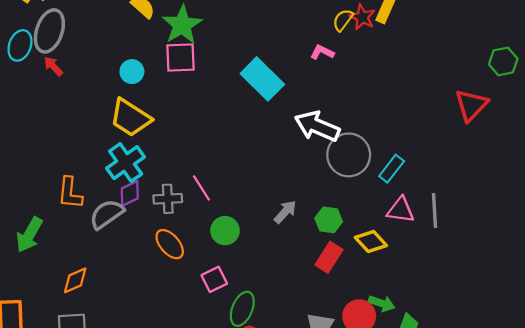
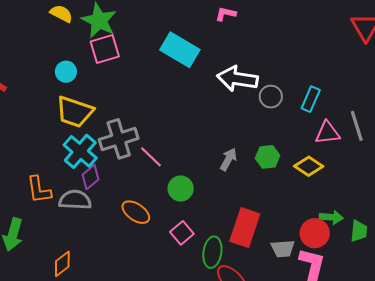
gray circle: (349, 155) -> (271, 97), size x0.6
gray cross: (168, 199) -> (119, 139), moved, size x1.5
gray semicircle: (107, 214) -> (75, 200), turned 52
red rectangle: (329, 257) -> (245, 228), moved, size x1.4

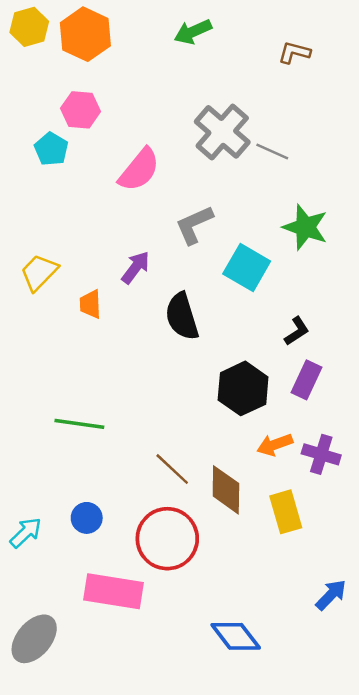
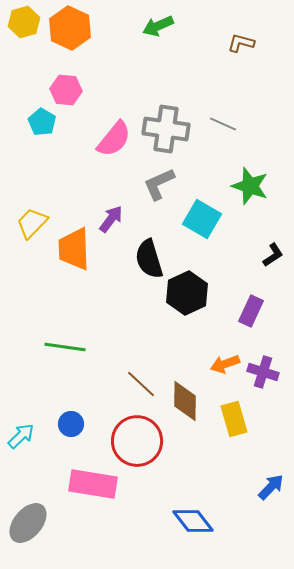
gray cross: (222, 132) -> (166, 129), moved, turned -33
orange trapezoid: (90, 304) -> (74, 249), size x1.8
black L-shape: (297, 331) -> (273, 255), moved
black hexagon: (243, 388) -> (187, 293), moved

----

> TASK REQUIREMENTS
Going through the records above line by line, transcribe each one exactly and skip any pictures.

> SOLUTION
gray circle: (349, 155) -> (271, 97), size x0.6
gray cross: (168, 199) -> (119, 139), moved, size x1.5
gray semicircle: (107, 214) -> (75, 200), turned 52
red rectangle: (329, 257) -> (245, 228), moved, size x1.4

gray cross: (222, 132) -> (166, 129), moved, turned -33
orange trapezoid: (90, 304) -> (74, 249), size x1.8
black L-shape: (297, 331) -> (273, 255), moved
black hexagon: (243, 388) -> (187, 293), moved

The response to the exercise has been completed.